• [TASK TO COMPLETE]: In the records below, find the line that contains "brown banana: 2 -> 0" and the line that contains "yellow lemon: 1 -> 0". Set down exactly those lines and every line between them, and nothing more.

• [DATA PROVIDED]:

========

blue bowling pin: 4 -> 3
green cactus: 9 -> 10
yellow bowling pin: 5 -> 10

========

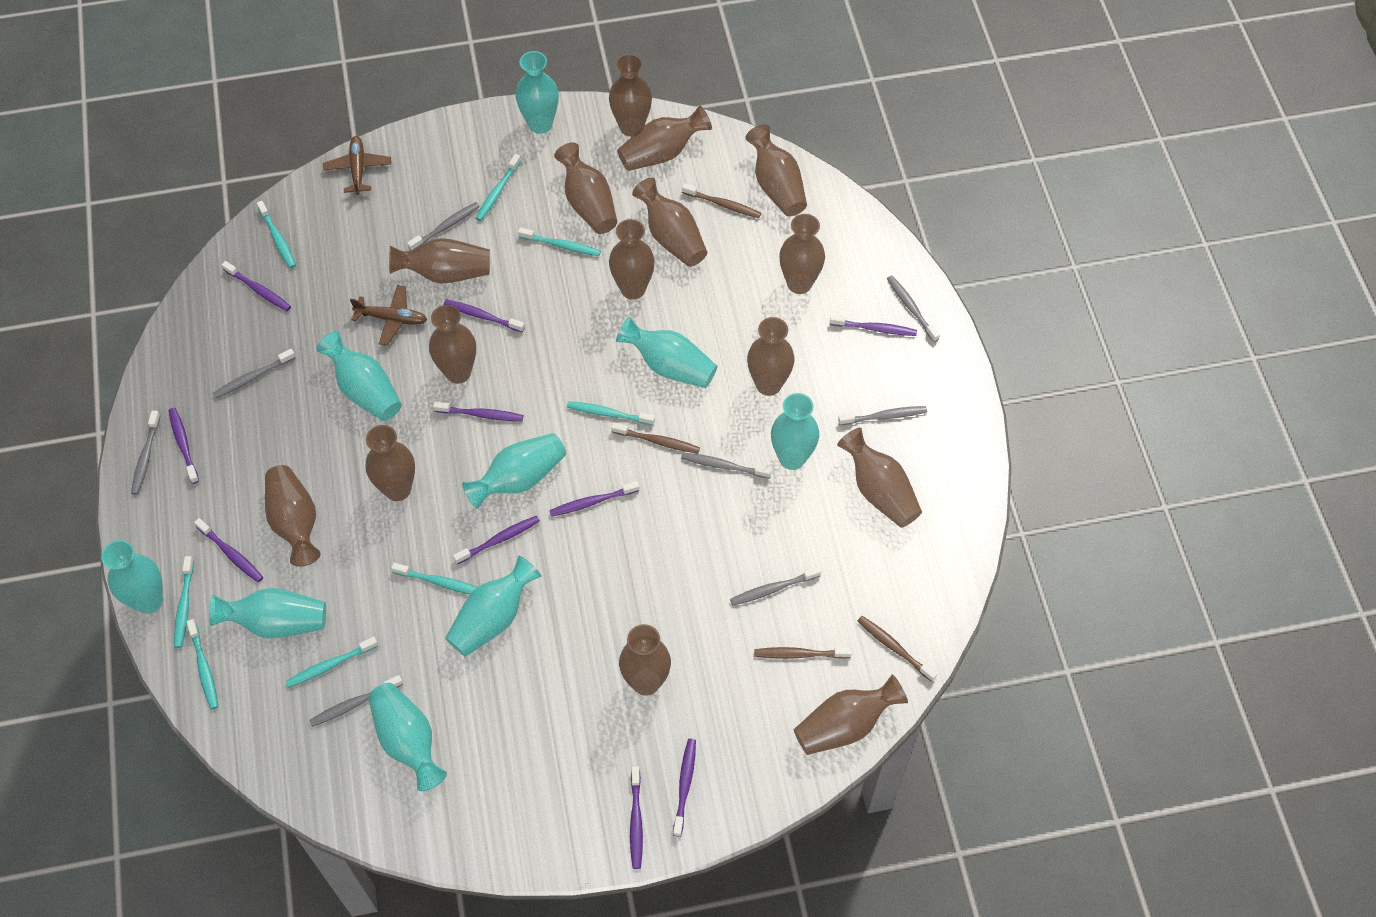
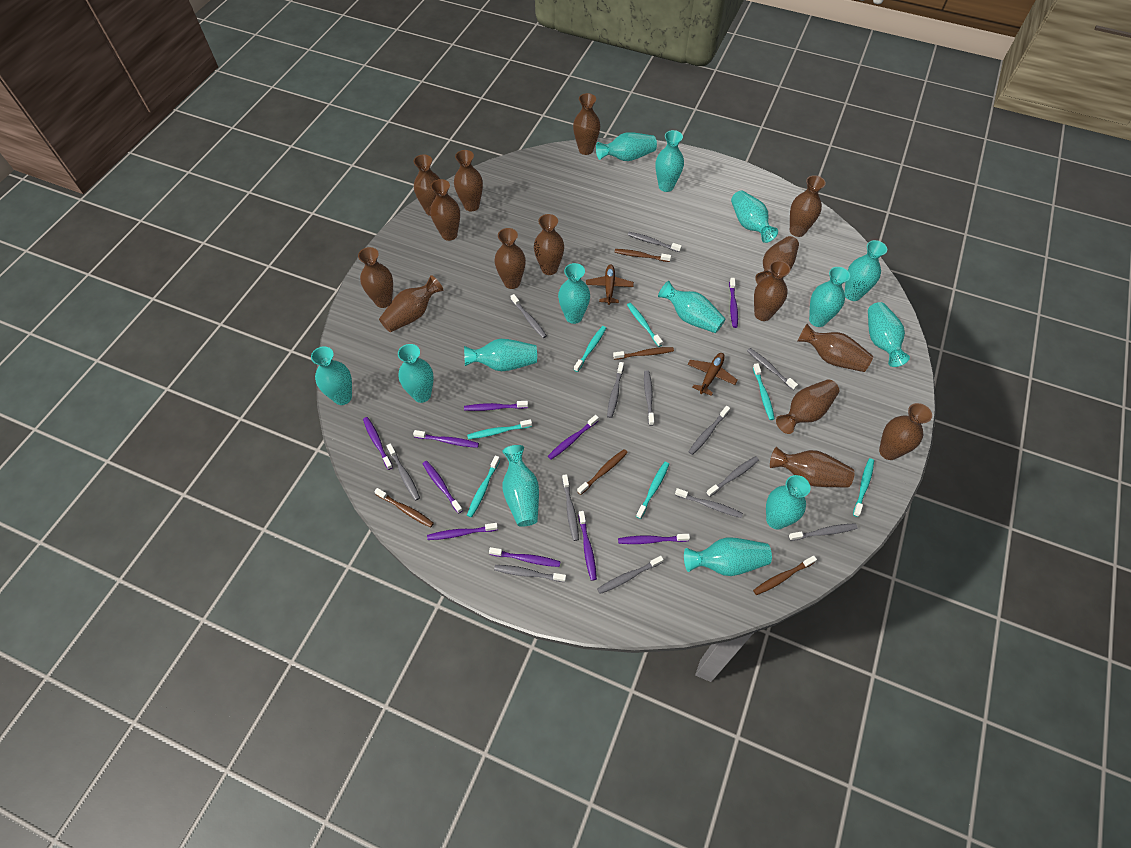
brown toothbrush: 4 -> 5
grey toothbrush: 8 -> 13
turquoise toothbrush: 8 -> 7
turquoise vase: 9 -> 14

========

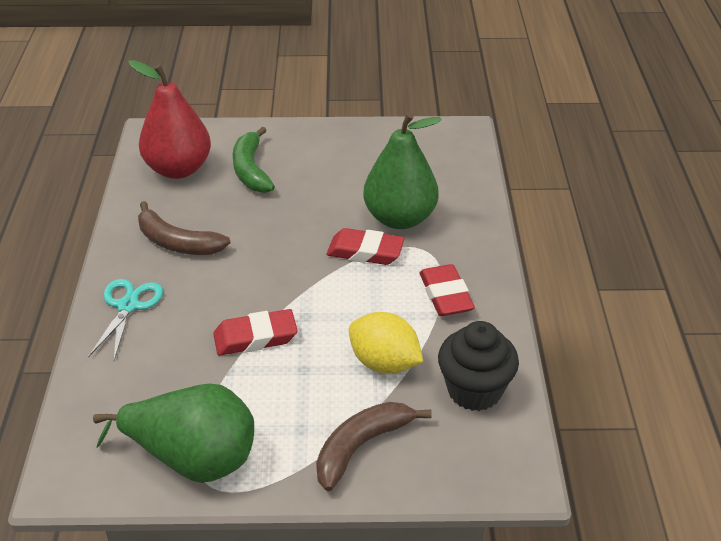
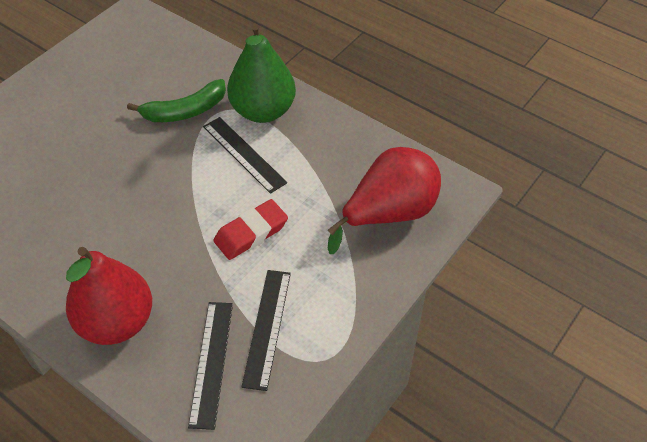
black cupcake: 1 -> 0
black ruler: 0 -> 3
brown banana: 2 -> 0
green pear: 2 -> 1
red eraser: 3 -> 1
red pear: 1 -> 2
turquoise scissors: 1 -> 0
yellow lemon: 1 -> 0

========

• [ANSWER AREA]:
brown banana: 2 -> 0
green pear: 2 -> 1
red eraser: 3 -> 1
red pear: 1 -> 2
turquoise scissors: 1 -> 0
yellow lemon: 1 -> 0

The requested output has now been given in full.